What to work on :: Which lines below include "orange"? Copy them all.

Data extract ::

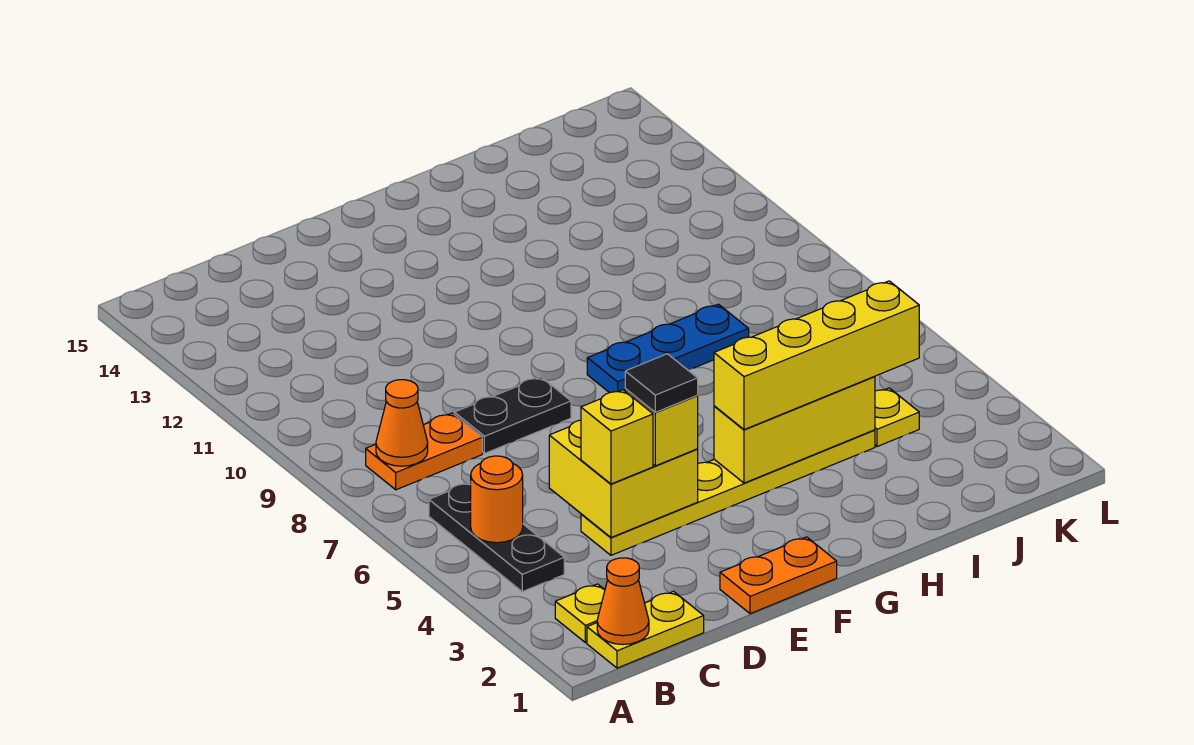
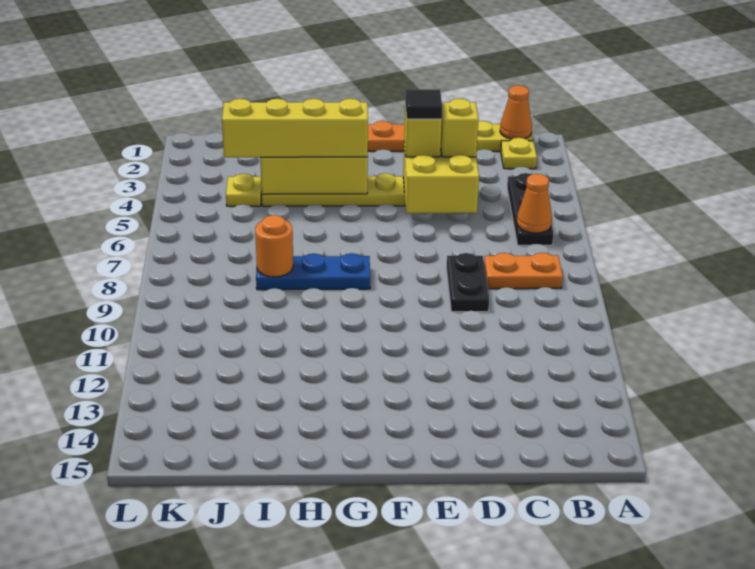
orange round brick B5 level 2 -> orange round brick I8 level 2
orange cone B8 level 2 -> orange cone B6 level 2
black plate D8:E8 level 1 -> black plate D8:D9 level 1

Task response ::
orange round brick B5 level 2 -> orange round brick I8 level 2
orange cone B8 level 2 -> orange cone B6 level 2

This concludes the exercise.